§ **WHAT YOU NEED TO DO**
Write every line below out again, exactly as given, but leave out the pictures.

§ **INFORMATION**

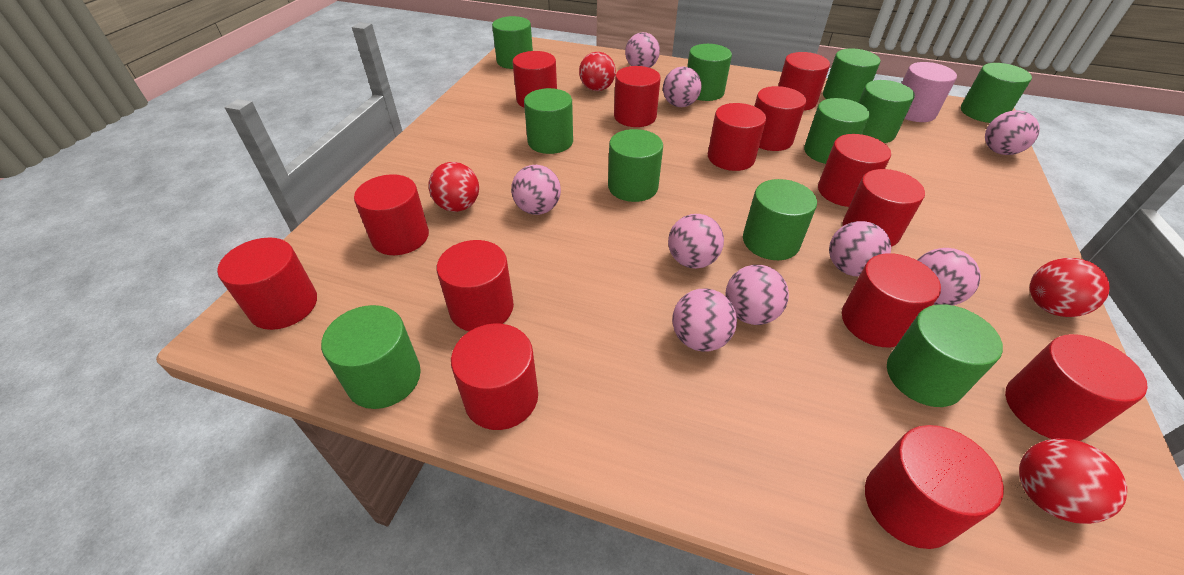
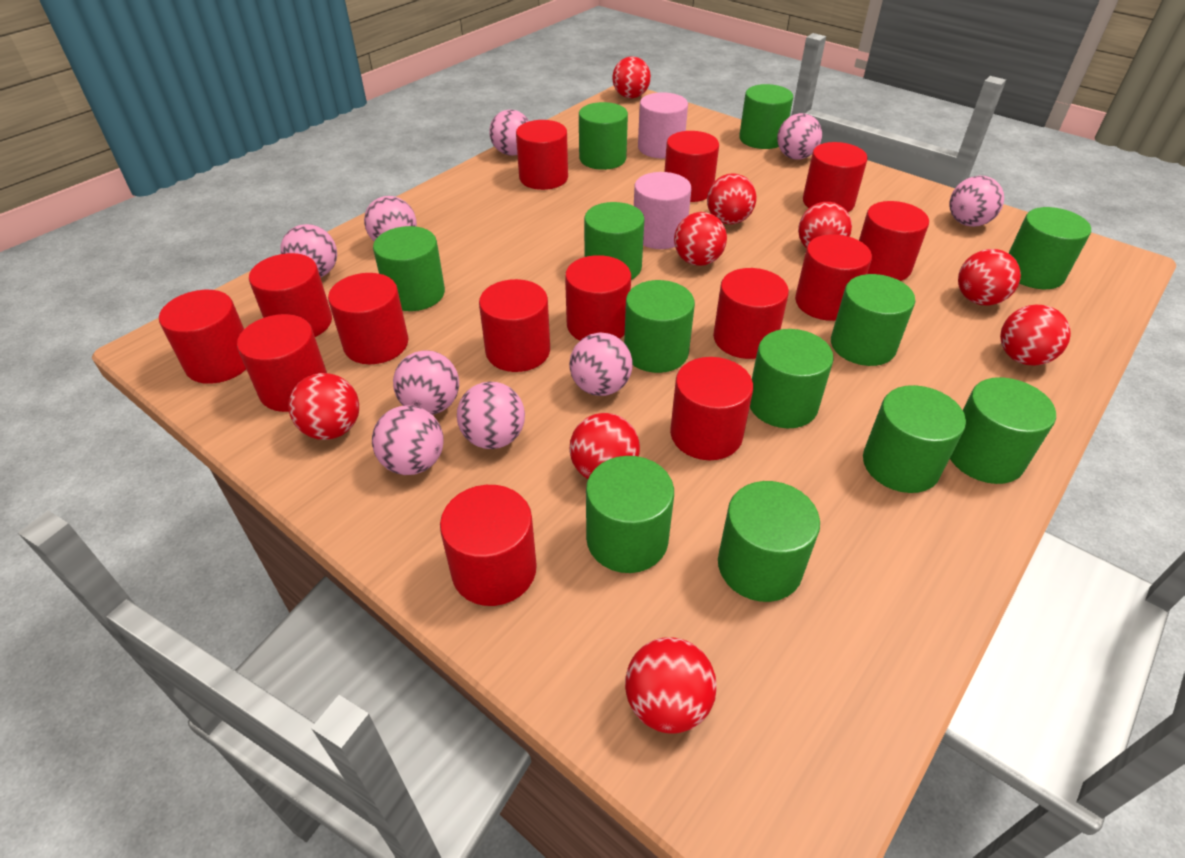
green cylinder: 11 -> 12
pink cylinder: 1 -> 2
red ball: 4 -> 9

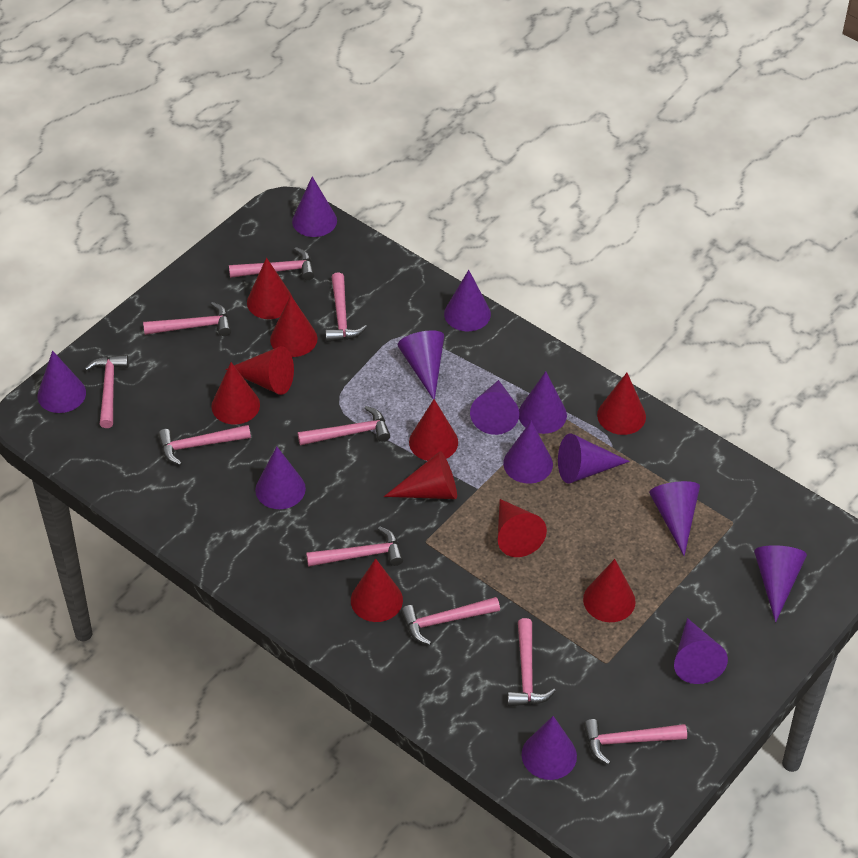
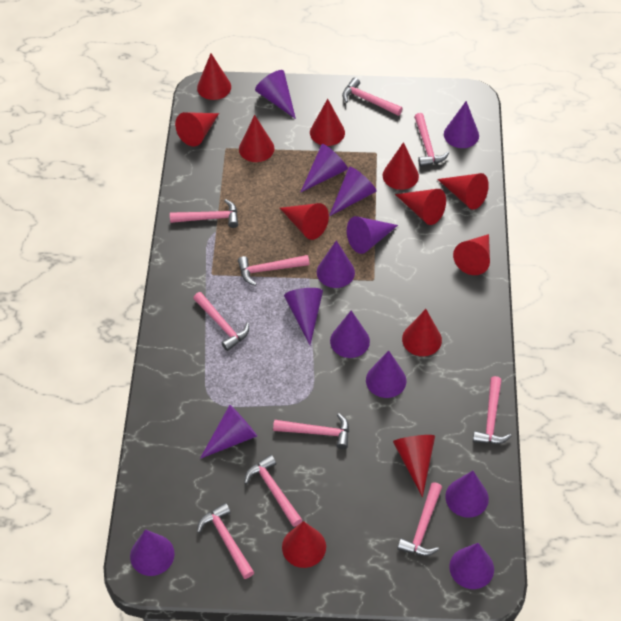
red cone: 10 -> 12

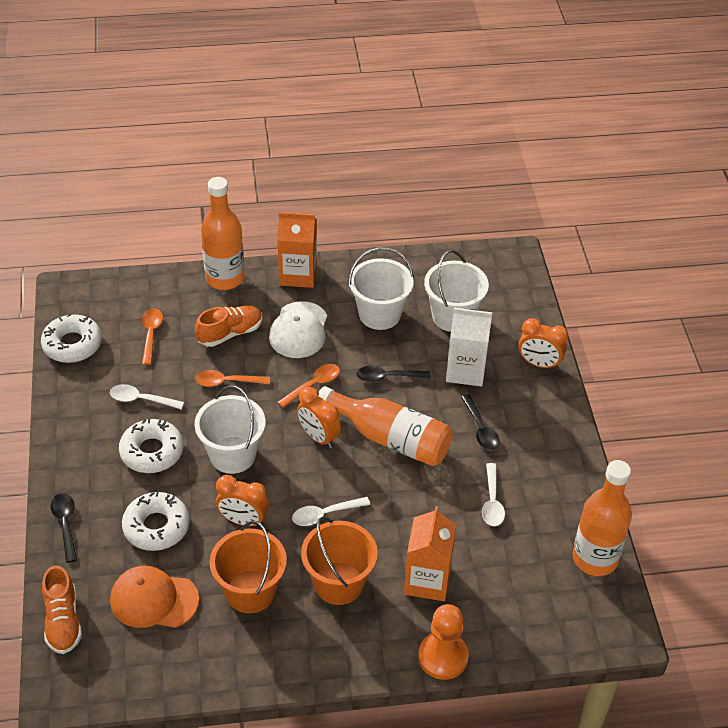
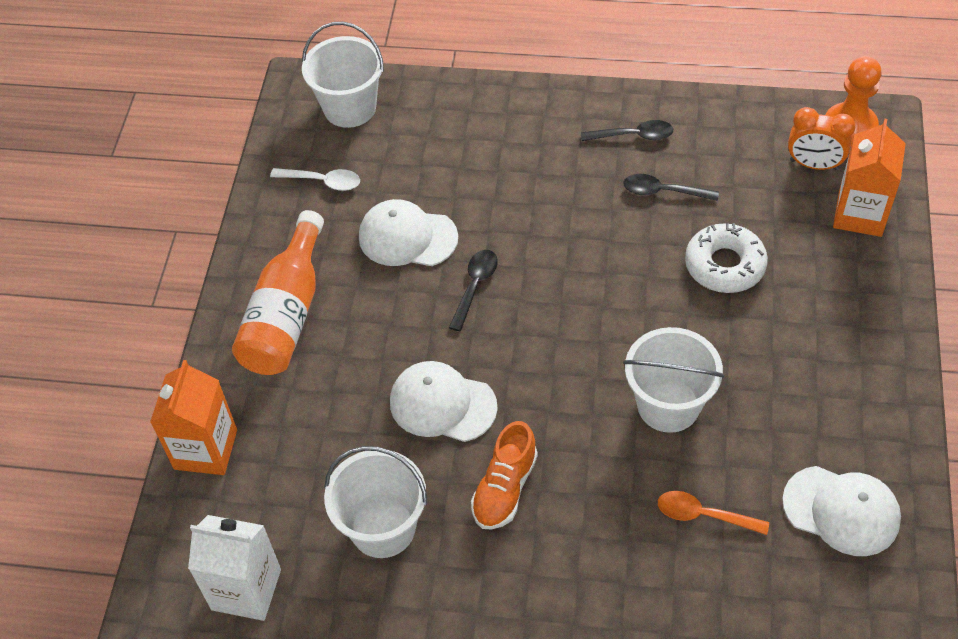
orange bottle: 3 -> 1
orange bucket: 2 -> 0
orange cap: 1 -> 0
orange clock: 3 -> 1
orange shoe: 2 -> 1
orange spoon: 3 -> 1
white cap: 1 -> 3
white donut: 3 -> 1
white spoon: 3 -> 1

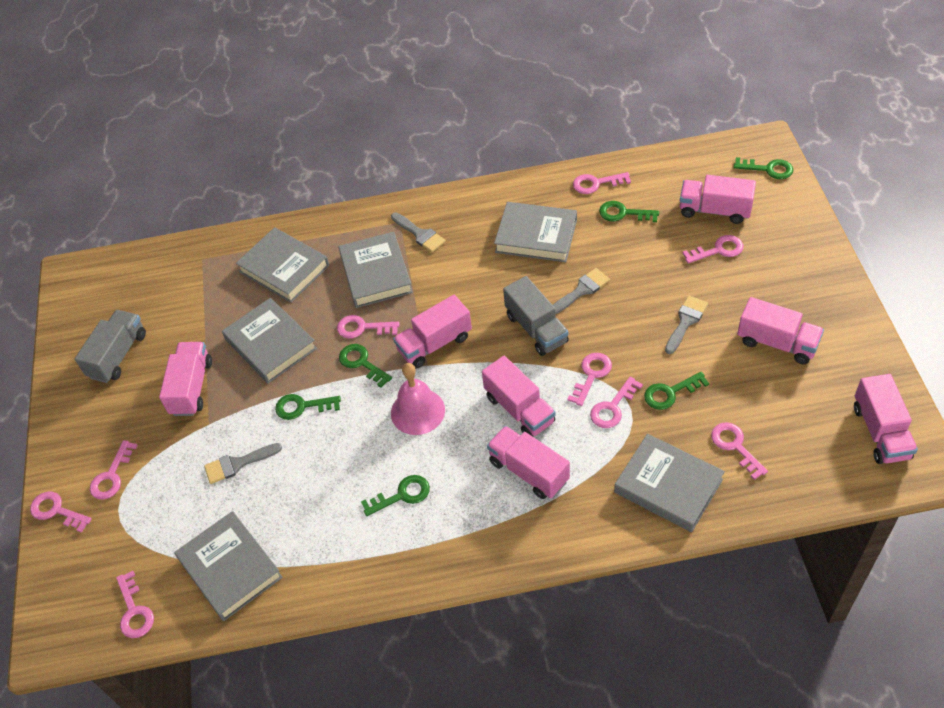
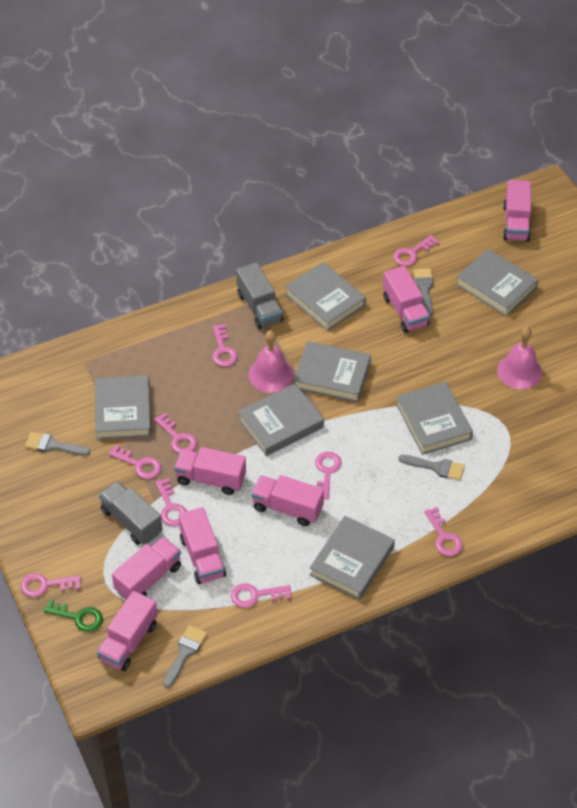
green key: 6 -> 1
grey book: 6 -> 7
pink bell: 1 -> 2

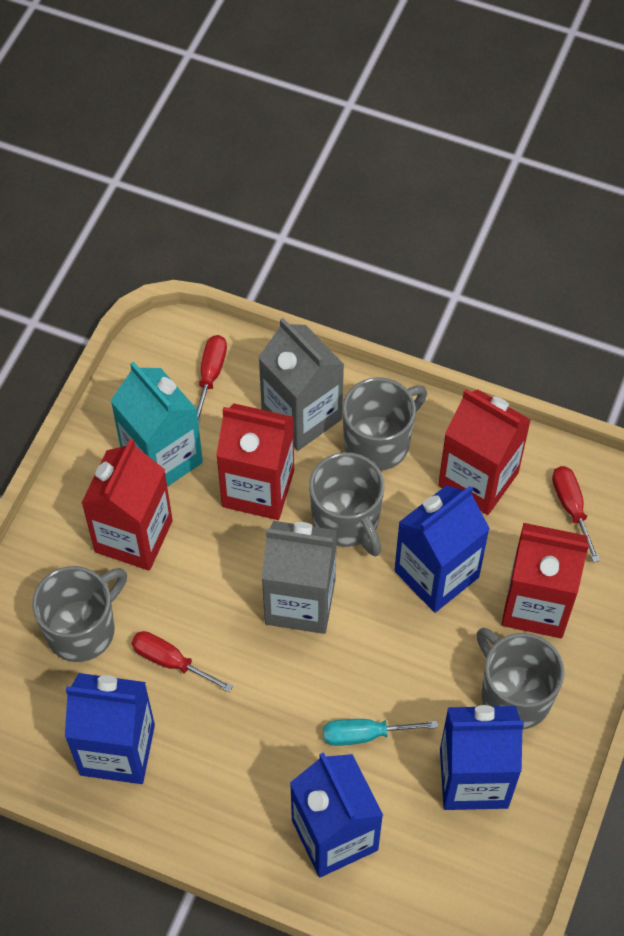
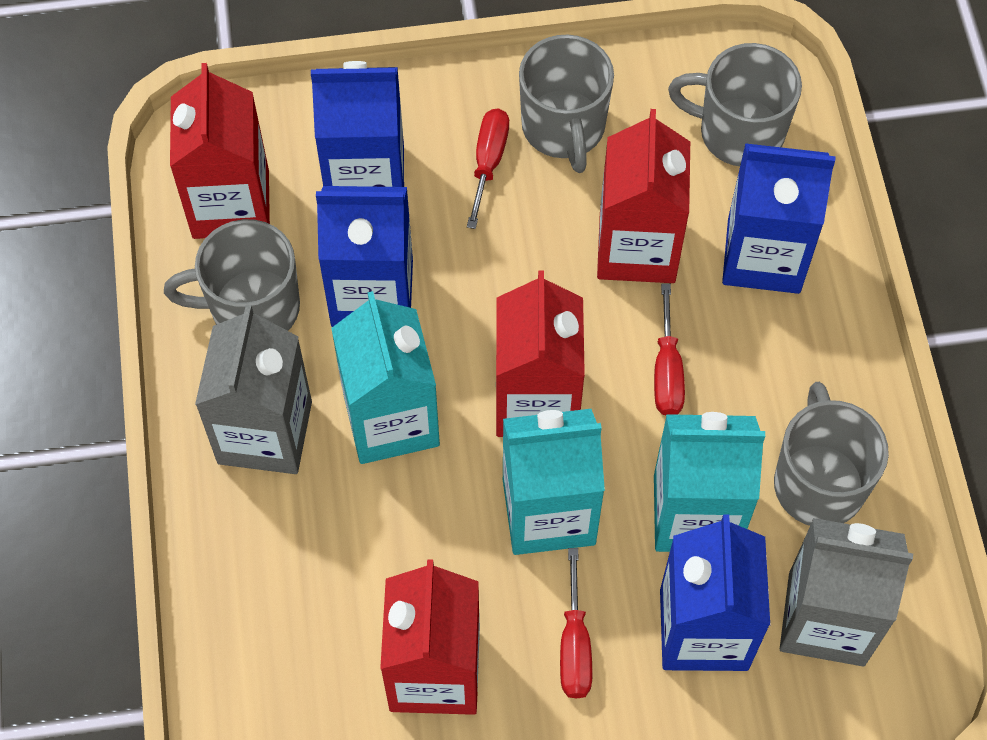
turquoise carton: 1 -> 3
turquoise screwdriver: 1 -> 0

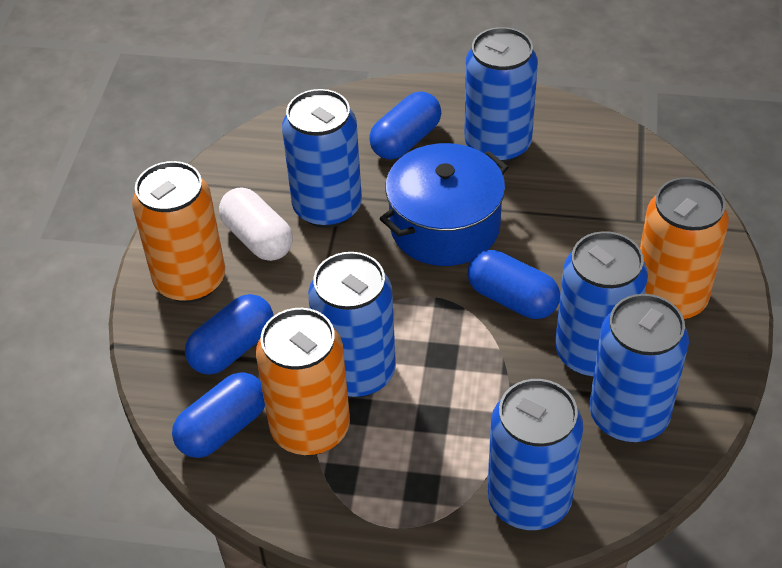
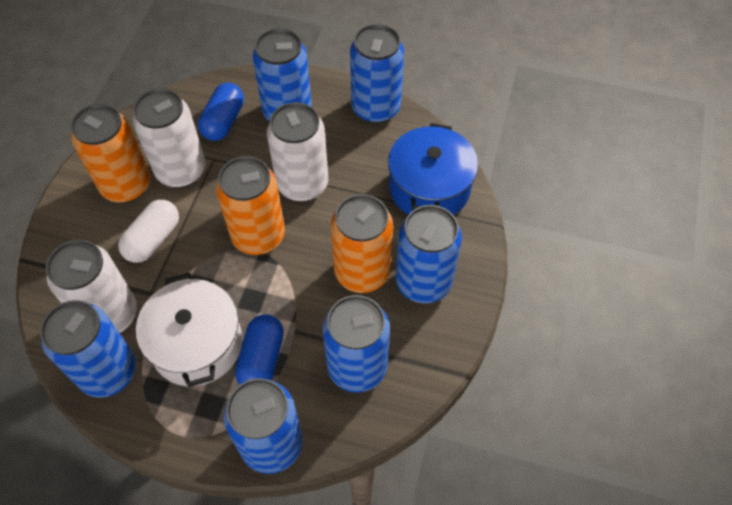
blue capsule: 4 -> 2
white can: 0 -> 3
white pot: 0 -> 1

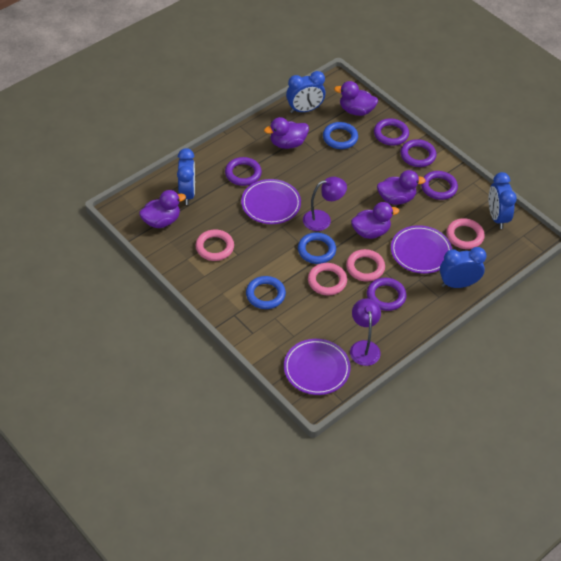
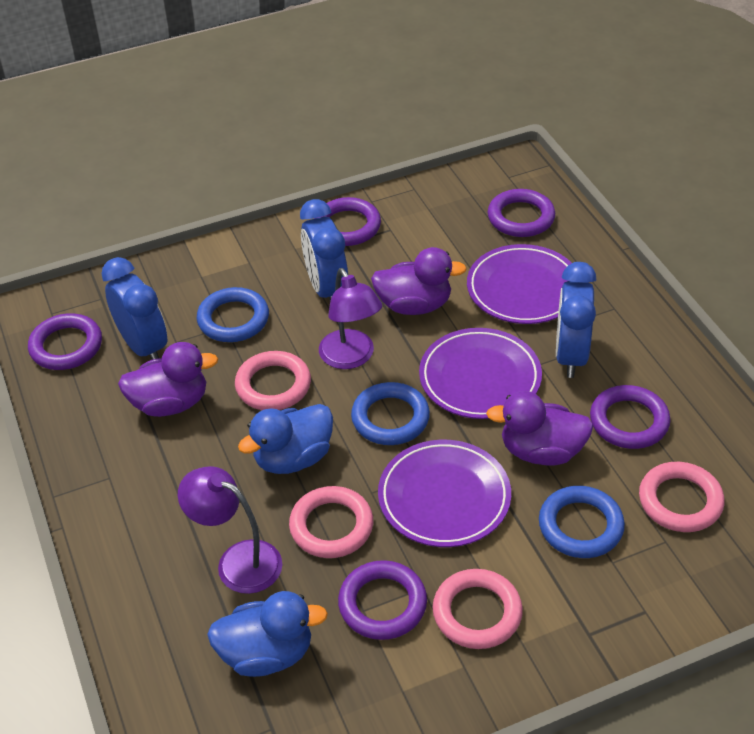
blue clock: 4 -> 3
blue duck: 0 -> 2
purple duck: 5 -> 3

§ **RESPONSE FOR THIS EXERCISE**
green cylinder: 11 -> 12
pink cylinder: 1 -> 2
red ball: 4 -> 9

red cone: 10 -> 12

orange bottle: 3 -> 1
orange bucket: 2 -> 0
orange cap: 1 -> 0
orange clock: 3 -> 1
orange shoe: 2 -> 1
orange spoon: 3 -> 1
white cap: 1 -> 3
white donut: 3 -> 1
white spoon: 3 -> 1

green key: 6 -> 1
grey book: 6 -> 7
pink bell: 1 -> 2

turquoise carton: 1 -> 3
turquoise screwdriver: 1 -> 0

blue capsule: 4 -> 2
white can: 0 -> 3
white pot: 0 -> 1

blue clock: 4 -> 3
blue duck: 0 -> 2
purple duck: 5 -> 3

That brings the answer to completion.